Scene edit records

-------------------------

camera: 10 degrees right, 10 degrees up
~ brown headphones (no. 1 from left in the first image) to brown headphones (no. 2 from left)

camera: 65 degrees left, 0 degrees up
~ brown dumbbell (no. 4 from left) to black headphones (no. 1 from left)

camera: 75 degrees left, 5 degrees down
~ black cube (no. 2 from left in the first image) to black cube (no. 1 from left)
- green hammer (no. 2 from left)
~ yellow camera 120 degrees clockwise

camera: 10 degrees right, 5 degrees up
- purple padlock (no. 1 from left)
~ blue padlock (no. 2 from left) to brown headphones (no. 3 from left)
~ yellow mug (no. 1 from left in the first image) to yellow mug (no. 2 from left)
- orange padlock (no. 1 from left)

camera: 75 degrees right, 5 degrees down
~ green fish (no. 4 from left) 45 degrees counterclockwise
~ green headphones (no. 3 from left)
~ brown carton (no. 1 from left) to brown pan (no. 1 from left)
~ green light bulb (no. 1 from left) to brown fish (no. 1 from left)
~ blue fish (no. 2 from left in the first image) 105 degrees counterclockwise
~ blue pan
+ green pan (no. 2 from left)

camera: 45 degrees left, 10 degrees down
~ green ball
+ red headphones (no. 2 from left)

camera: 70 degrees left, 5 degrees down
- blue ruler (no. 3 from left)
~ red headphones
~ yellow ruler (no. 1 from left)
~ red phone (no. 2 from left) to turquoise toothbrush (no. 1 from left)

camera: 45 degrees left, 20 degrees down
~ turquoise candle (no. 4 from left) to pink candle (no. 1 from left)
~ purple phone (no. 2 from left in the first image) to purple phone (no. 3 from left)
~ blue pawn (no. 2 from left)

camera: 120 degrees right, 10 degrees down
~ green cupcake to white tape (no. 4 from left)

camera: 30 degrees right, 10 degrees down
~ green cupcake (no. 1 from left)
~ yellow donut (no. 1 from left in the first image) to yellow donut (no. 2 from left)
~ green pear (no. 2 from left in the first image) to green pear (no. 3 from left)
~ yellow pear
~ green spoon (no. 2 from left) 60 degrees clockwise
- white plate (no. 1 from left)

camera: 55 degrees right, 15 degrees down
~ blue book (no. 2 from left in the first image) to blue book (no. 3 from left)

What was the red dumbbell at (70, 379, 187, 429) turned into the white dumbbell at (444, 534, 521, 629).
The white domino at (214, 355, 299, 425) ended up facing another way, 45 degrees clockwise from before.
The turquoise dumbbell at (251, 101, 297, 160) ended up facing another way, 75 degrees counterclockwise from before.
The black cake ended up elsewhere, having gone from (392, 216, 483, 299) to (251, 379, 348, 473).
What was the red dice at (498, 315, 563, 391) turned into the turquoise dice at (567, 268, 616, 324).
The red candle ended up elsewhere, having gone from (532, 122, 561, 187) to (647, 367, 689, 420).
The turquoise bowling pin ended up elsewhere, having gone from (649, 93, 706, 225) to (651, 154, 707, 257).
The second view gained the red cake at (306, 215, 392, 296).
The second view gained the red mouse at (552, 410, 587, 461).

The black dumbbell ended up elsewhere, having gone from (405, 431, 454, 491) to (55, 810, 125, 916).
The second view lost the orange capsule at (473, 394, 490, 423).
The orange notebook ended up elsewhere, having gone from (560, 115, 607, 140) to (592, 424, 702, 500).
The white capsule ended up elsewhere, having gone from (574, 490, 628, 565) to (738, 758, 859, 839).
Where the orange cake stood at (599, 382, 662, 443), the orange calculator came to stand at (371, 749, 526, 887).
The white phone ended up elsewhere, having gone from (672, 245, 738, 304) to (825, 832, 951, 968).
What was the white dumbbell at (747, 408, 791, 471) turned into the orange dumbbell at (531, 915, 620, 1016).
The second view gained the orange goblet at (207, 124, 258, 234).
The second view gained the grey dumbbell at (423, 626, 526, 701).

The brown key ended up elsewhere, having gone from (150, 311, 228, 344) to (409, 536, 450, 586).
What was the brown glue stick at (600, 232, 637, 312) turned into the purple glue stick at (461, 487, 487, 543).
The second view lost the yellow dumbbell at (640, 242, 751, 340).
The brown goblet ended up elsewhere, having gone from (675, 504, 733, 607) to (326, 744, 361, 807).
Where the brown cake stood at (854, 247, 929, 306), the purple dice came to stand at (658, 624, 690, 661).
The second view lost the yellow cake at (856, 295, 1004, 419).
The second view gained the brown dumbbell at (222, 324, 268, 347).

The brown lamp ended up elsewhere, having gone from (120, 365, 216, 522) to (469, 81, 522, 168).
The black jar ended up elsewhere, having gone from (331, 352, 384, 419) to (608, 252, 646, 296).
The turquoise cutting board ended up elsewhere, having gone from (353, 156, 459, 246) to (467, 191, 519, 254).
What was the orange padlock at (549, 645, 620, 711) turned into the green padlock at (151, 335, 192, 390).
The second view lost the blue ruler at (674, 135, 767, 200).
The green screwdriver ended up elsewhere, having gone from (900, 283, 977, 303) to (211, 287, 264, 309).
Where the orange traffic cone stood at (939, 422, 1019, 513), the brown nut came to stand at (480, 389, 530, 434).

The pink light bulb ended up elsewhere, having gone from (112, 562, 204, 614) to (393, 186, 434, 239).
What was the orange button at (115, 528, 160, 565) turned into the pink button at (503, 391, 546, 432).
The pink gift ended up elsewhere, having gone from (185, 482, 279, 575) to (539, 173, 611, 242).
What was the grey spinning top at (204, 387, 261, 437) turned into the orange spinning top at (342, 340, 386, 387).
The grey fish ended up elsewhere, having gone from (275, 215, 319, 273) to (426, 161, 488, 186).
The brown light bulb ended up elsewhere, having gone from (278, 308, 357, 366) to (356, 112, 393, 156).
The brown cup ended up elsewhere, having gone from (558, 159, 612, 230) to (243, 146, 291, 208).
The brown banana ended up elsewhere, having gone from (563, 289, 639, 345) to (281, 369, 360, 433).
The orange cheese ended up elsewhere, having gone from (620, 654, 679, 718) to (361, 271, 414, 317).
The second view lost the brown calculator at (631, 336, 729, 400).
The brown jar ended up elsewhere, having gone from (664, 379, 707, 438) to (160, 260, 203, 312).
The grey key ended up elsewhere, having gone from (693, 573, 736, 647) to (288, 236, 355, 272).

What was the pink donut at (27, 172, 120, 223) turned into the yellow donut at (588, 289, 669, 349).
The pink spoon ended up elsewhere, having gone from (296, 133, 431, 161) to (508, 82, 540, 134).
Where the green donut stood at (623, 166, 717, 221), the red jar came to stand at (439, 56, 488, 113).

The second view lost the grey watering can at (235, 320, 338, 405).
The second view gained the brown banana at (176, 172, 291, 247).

-------------------------

PROBLEM
In the entries above, one line contains "What was the red dice" and another contains "The second view gained the red cake". Reproduce exactly those two lines and the lines between them, nothing else.

YOUR SOLUTION
What was the red dice at (498, 315, 563, 391) turned into the turquoise dice at (567, 268, 616, 324).
The red candle ended up elsewhere, having gone from (532, 122, 561, 187) to (647, 367, 689, 420).
The turquoise bowling pin ended up elsewhere, having gone from (649, 93, 706, 225) to (651, 154, 707, 257).
The second view gained the red cake at (306, 215, 392, 296).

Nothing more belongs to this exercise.